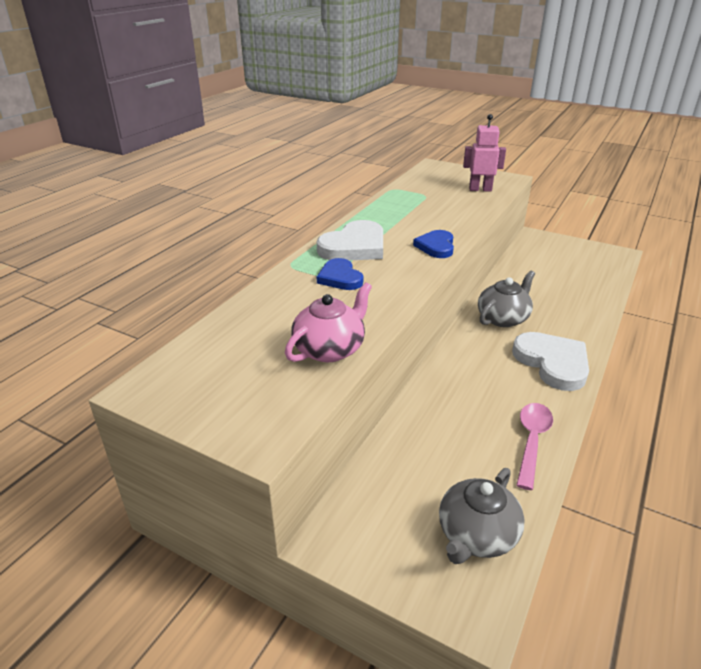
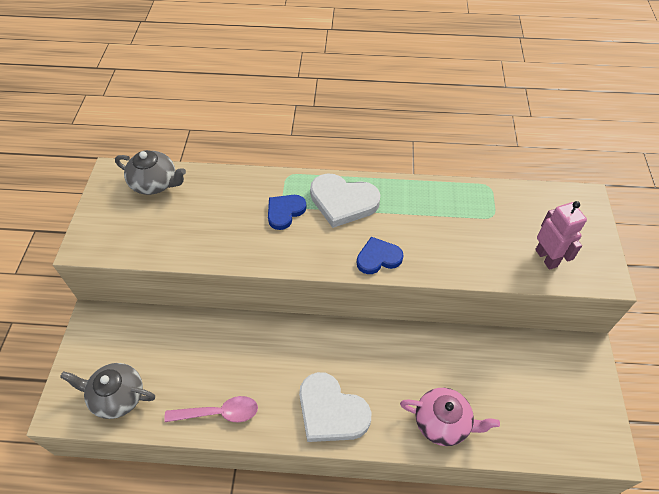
camera: 65 degrees right, 20 degrees up
(330, 349) = (185, 243): pink teapot -> pink teapot (443, 422)
(503, 318) = (385, 355): grey teapot -> grey teapot (155, 183)
(552, 363) = (331, 411): white heart -> white heart turned 90 degrees clockwise

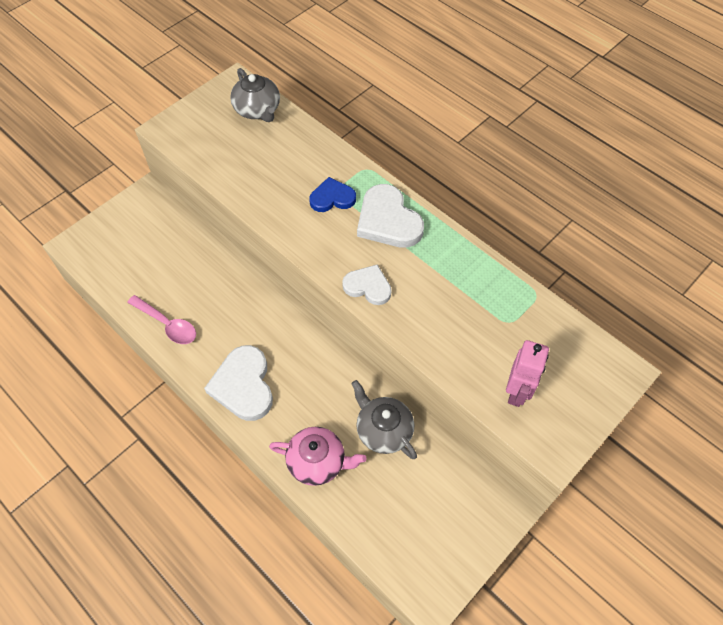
camera: 40 degrees right, 5 degrees up
(117, 396) = (115, 261): grey teapot -> grey teapot (383, 430)
(378, 258) = (368, 286): blue heart -> white heart
(443, 422) = (318, 462): pink teapot -> pink teapot turned 45 degrees counterclockwise

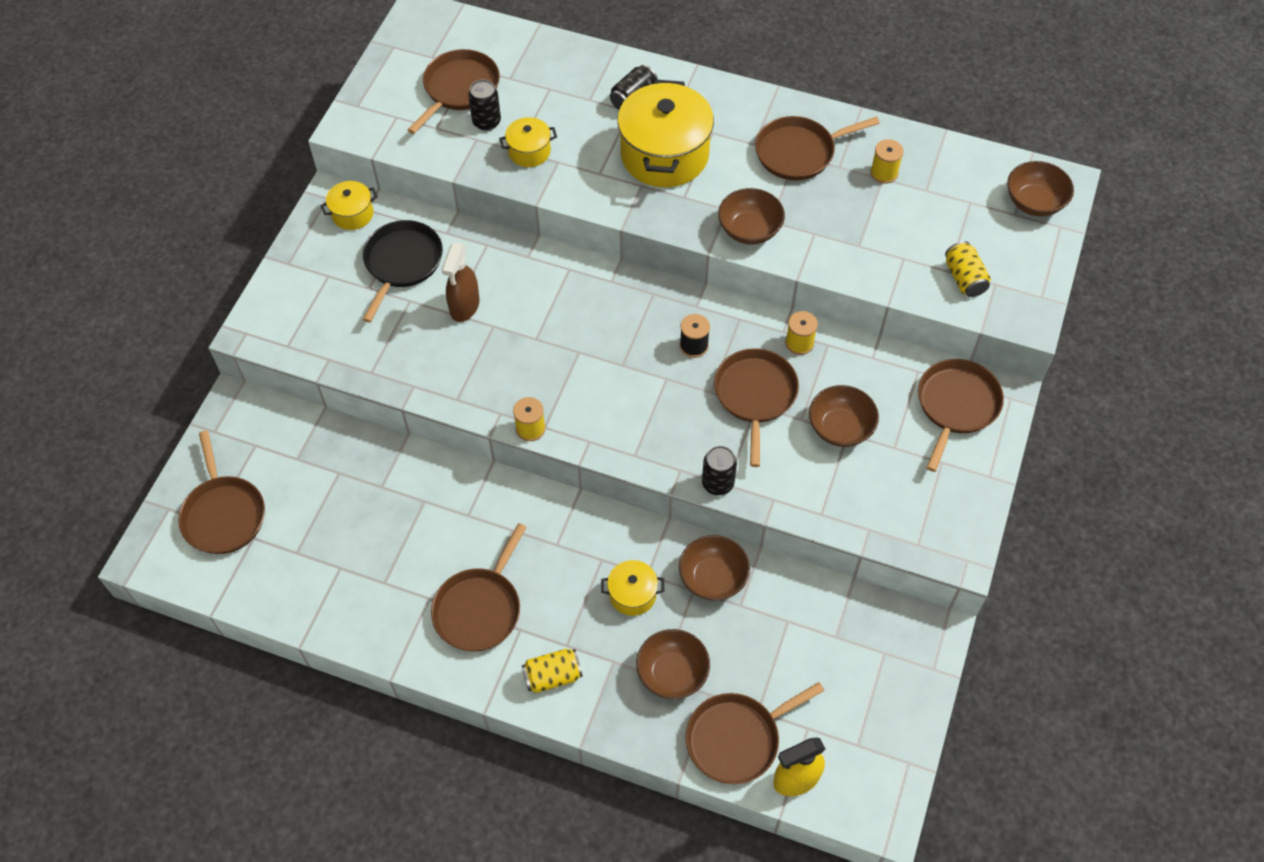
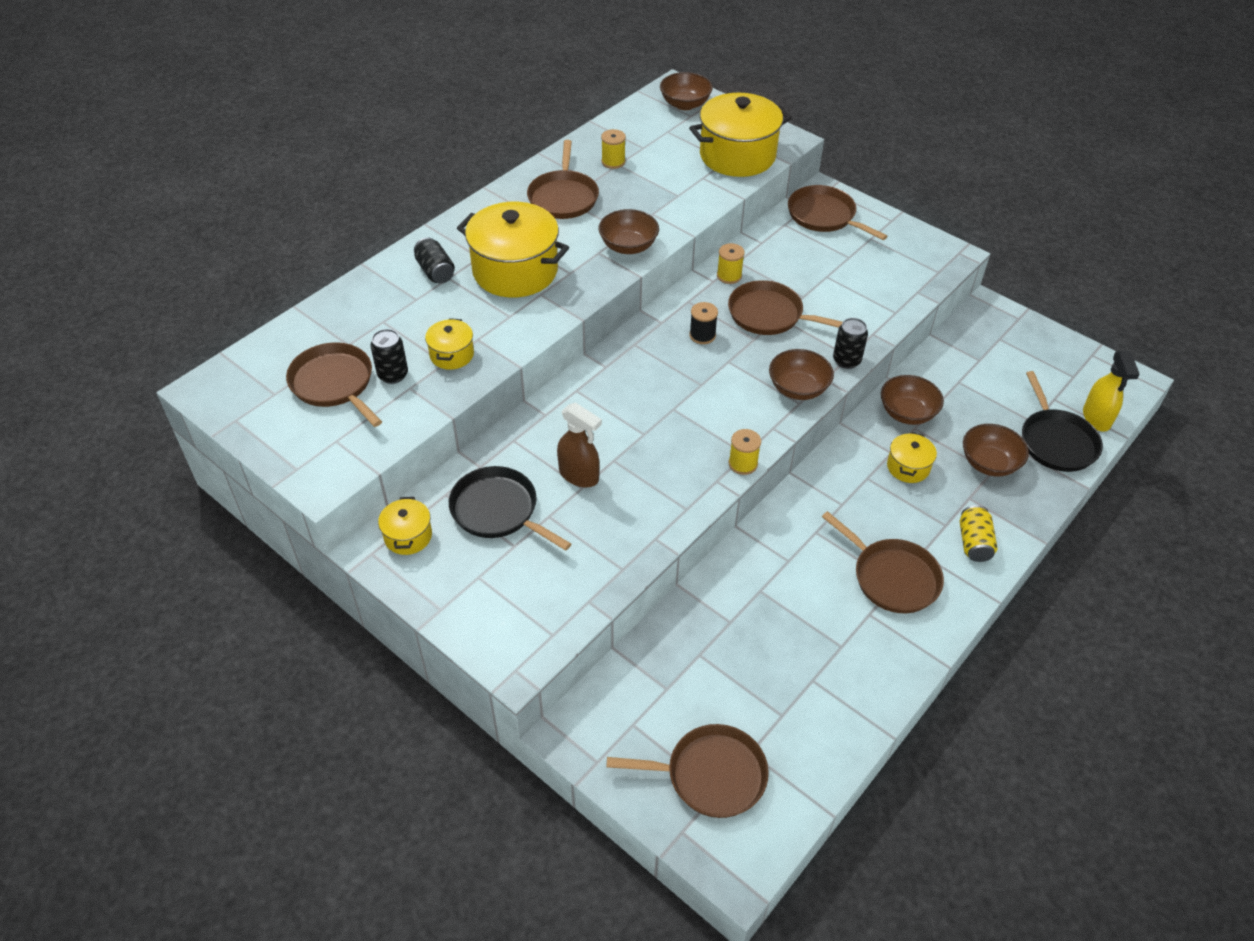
camera: 70 degrees left, 10 degrees down
(737, 739) = (1056, 441): brown pan -> black pan
(840, 428) = (820, 278): brown bowl -> brown bowl (798, 388)
(964, 278) = (737, 156): yellow can -> yellow pot

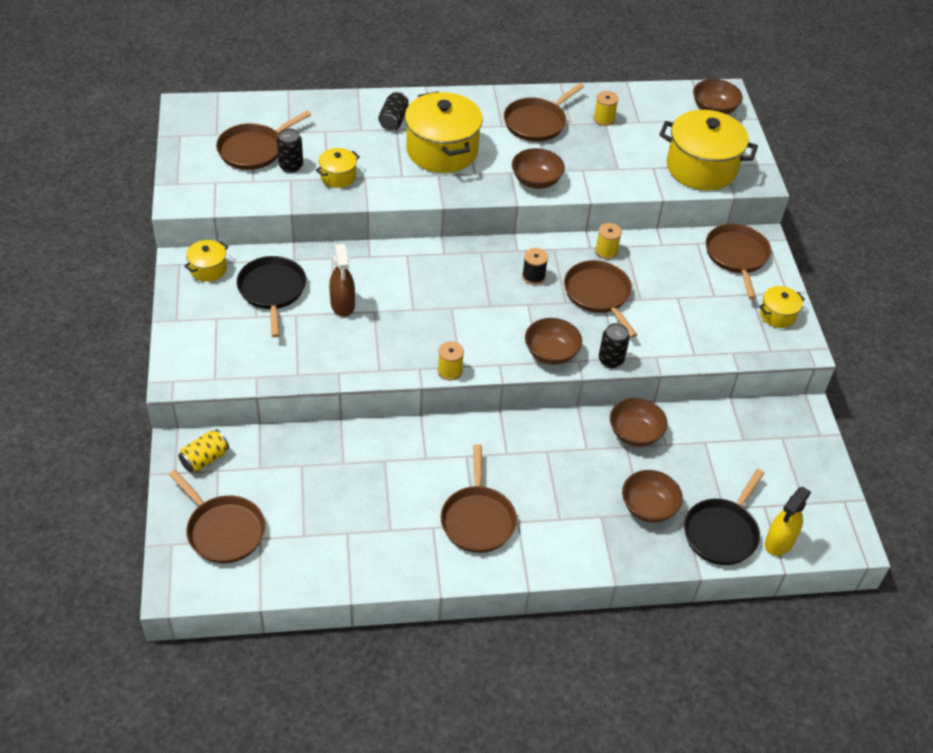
camera: 40 degrees right, 0 degrees up
(334, 384) = (253, 150): brown pan -> brown pan turned 135 degrees counterclockwise
(908, 467) = (585, 466): yellow pot -> yellow pot (777, 315)
(974, 543) = (563, 544): yellow can -> yellow can (205, 459)

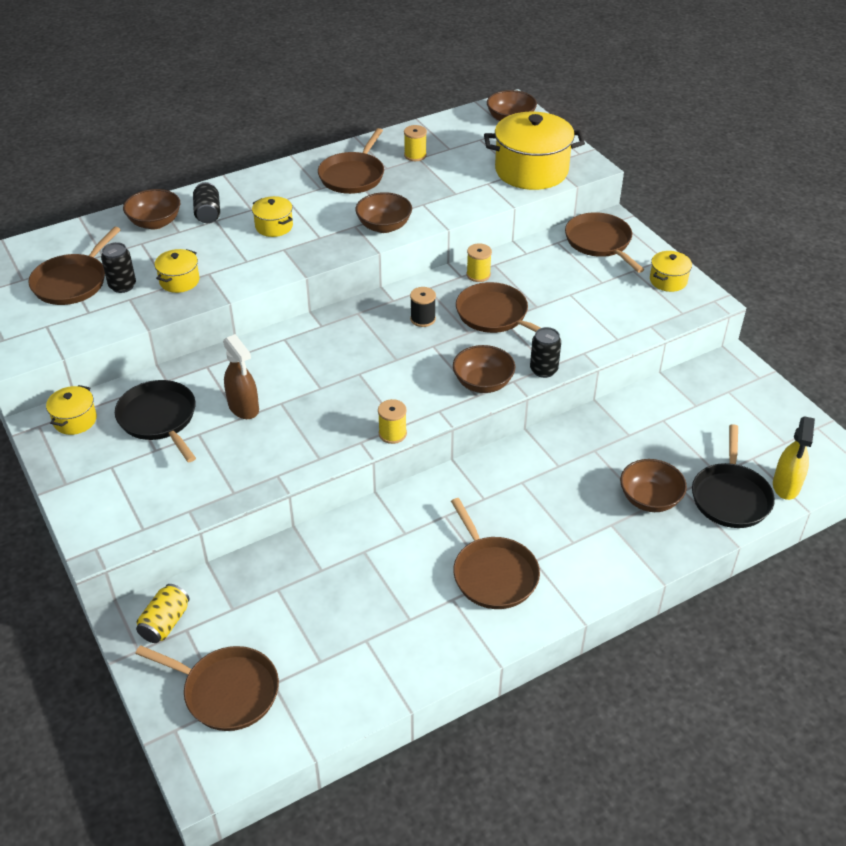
camera: 20 degrees left, 5 degrees down
(442, 150) = (274, 226): yellow pot -> yellow pot, size x0.48
(635, 433) = (594, 435): brown bowl -> brown bowl (155, 222)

○ ○ ○

=== What the task requires ===
Copy the final stretch of the entries exactly: the line containing "(908, 467) = (585, 466): yellow" and every line after it through the last. Include no pictures and nothing more.

=== Exercise response ===
(908, 467) = (585, 466): yellow pot -> yellow pot (777, 315)
(974, 543) = (563, 544): yellow can -> yellow can (205, 459)

camera: 20 degrees left, 5 degrees down
(442, 150) = (274, 226): yellow pot -> yellow pot, size x0.48
(635, 433) = (594, 435): brown bowl -> brown bowl (155, 222)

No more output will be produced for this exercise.